● Work to complete
Would you write out the listing verbatim and skip every picture in it?

● Provided data
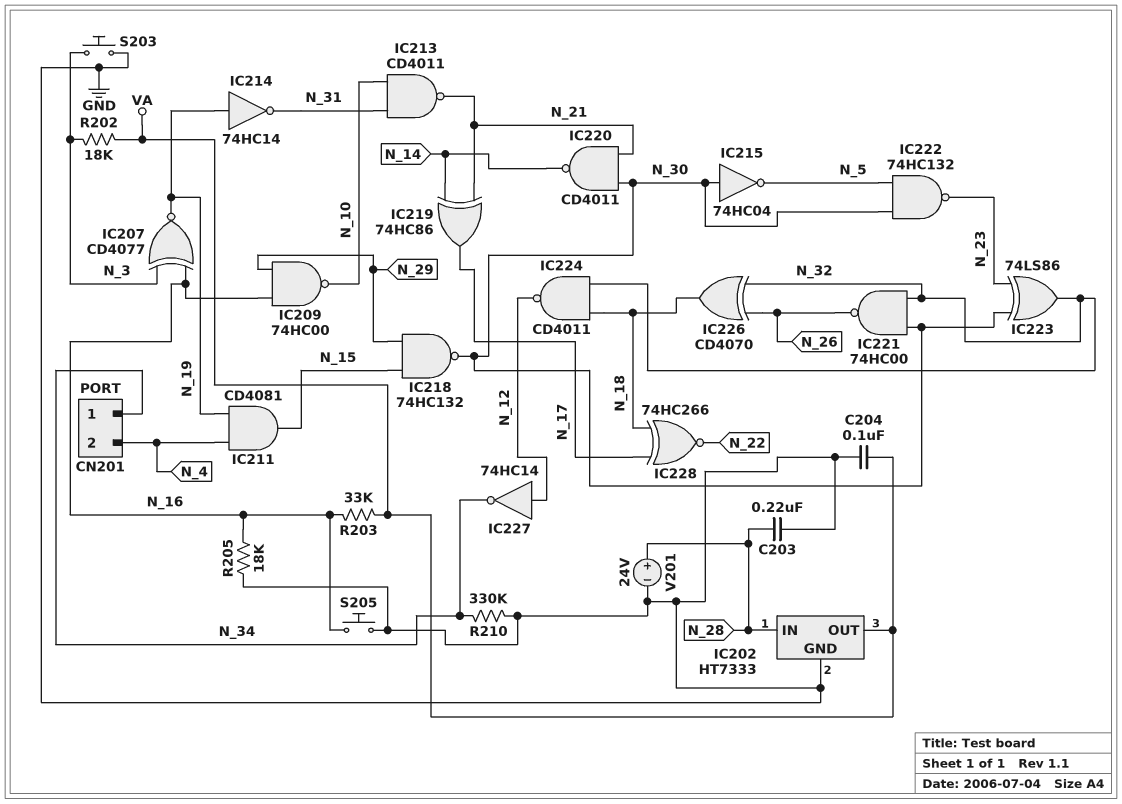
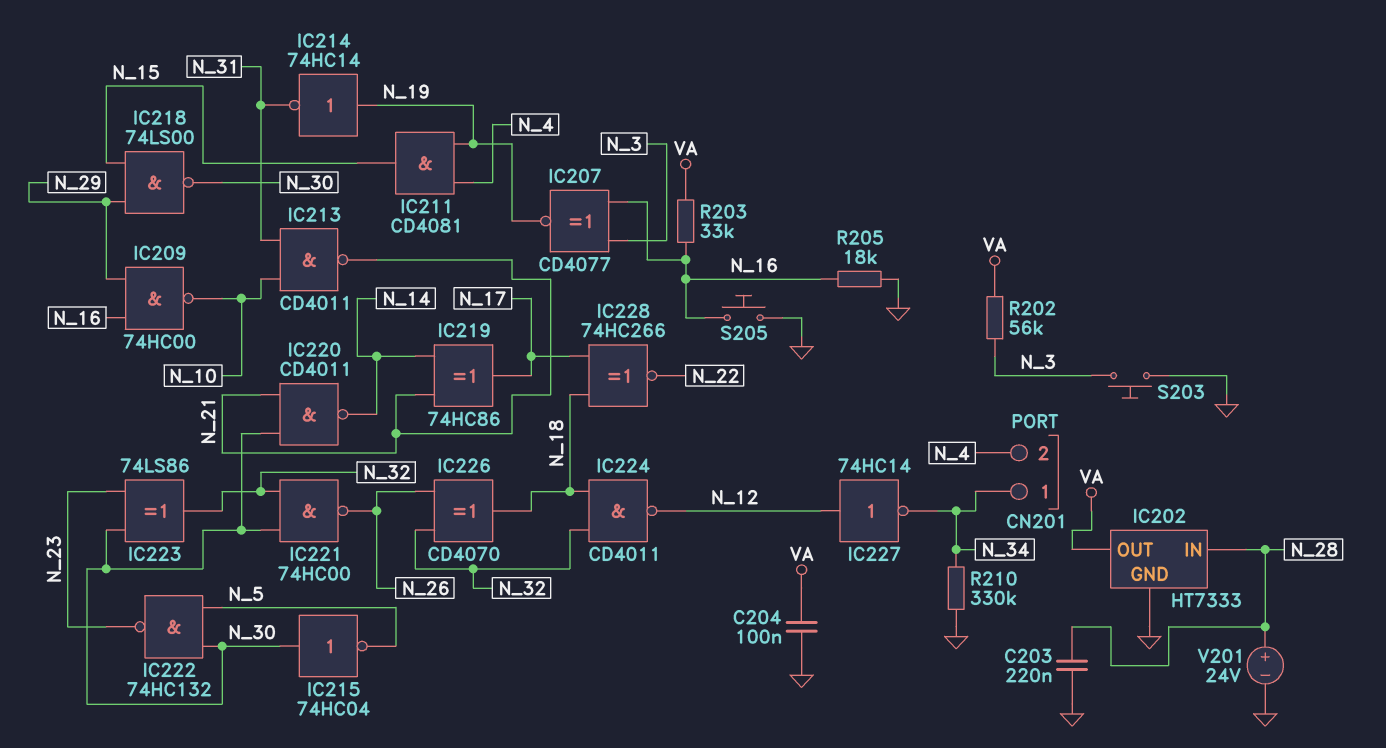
IC218: NAND 74HC132 (in N_15, in N_29, out N_30) -> NAND 74LS00 (in N_15, in N_29, out N_30)
R202: 18k (N_3, VA) -> 56k (N_3, VA)

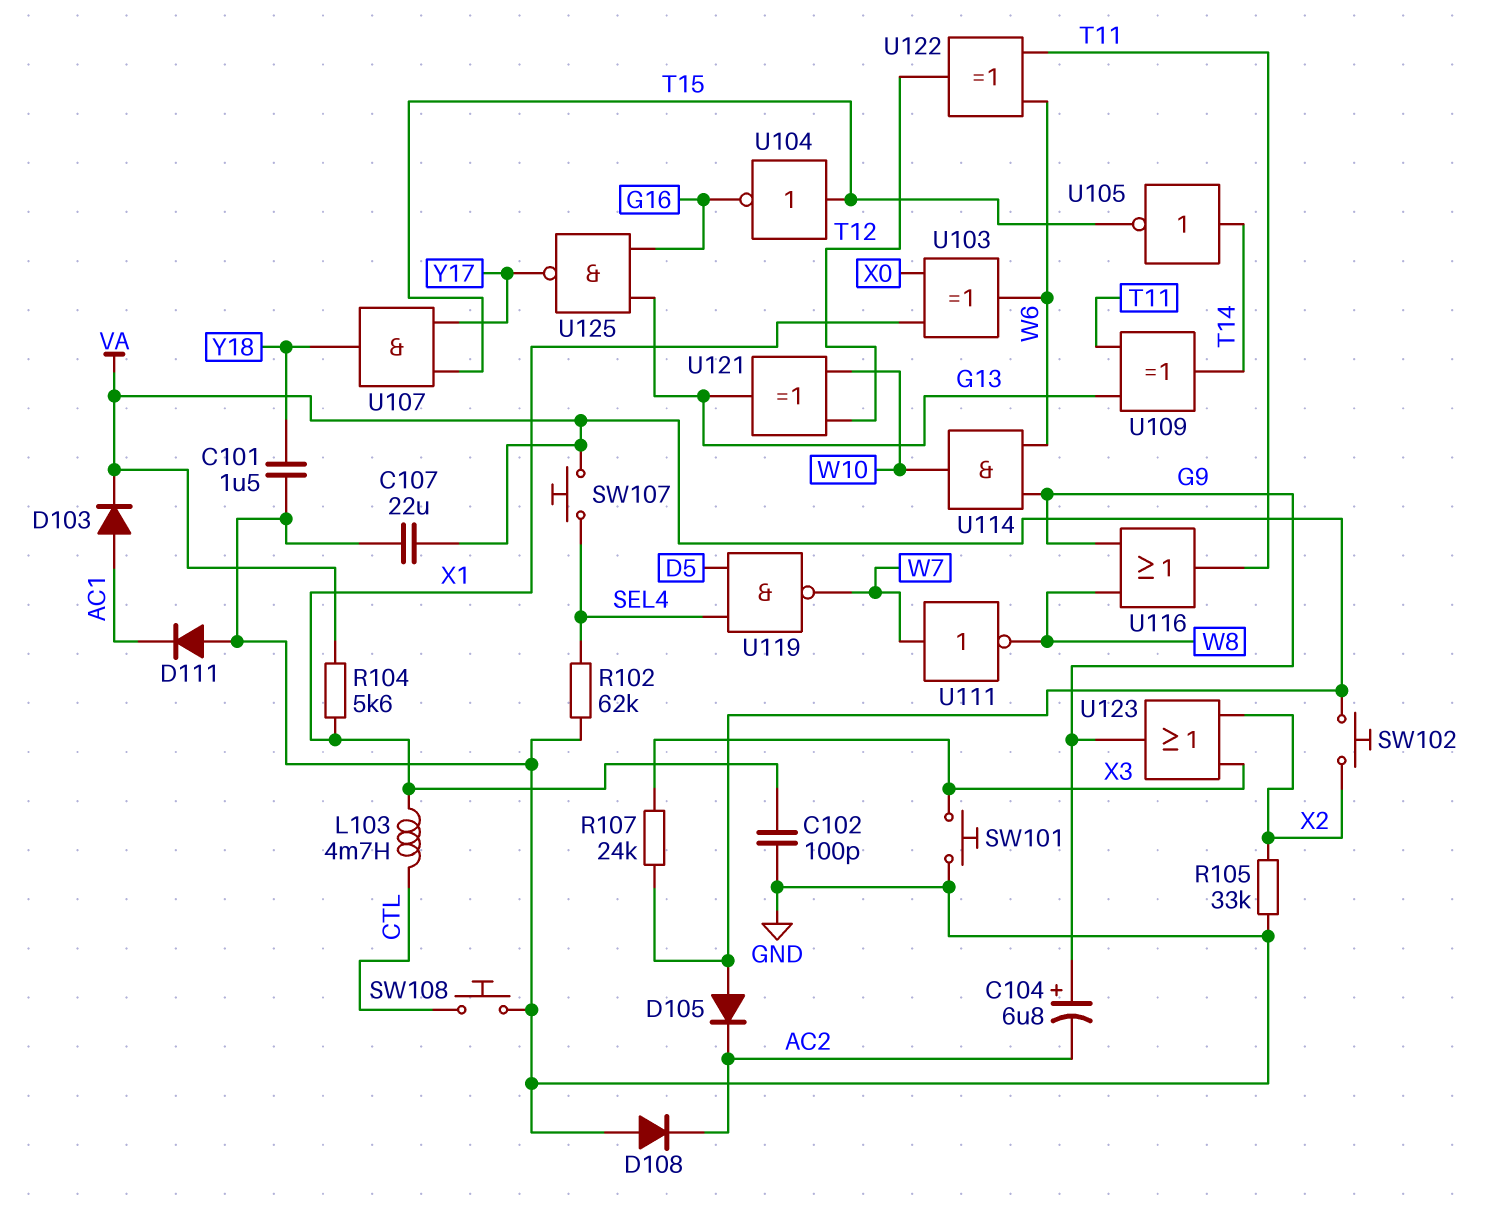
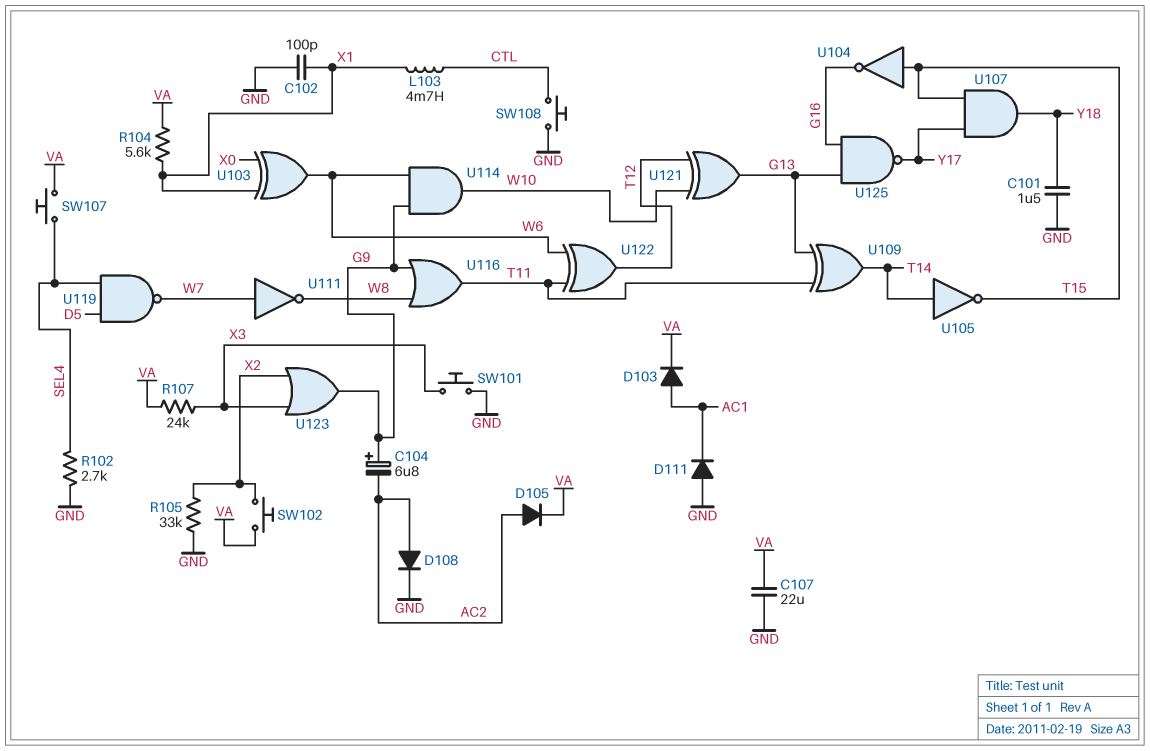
D105: diode (A VA, K AC2) -> diode (A AC2, K VA)
D108: diode (A GND, K AC2) -> diode (A AC2, K GND)
R102: 62k (GND, SEL4) -> 2.7k (GND, SEL4)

● Answer for this exercise
IC218: NAND 74HC132 (in N_15, in N_29, out N_30) -> NAND 74LS00 (in N_15, in N_29, out N_30)
R202: 18k (N_3, VA) -> 56k (N_3, VA)

D105: diode (A VA, K AC2) -> diode (A AC2, K VA)
D108: diode (A GND, K AC2) -> diode (A AC2, K GND)
R102: 62k (GND, SEL4) -> 2.7k (GND, SEL4)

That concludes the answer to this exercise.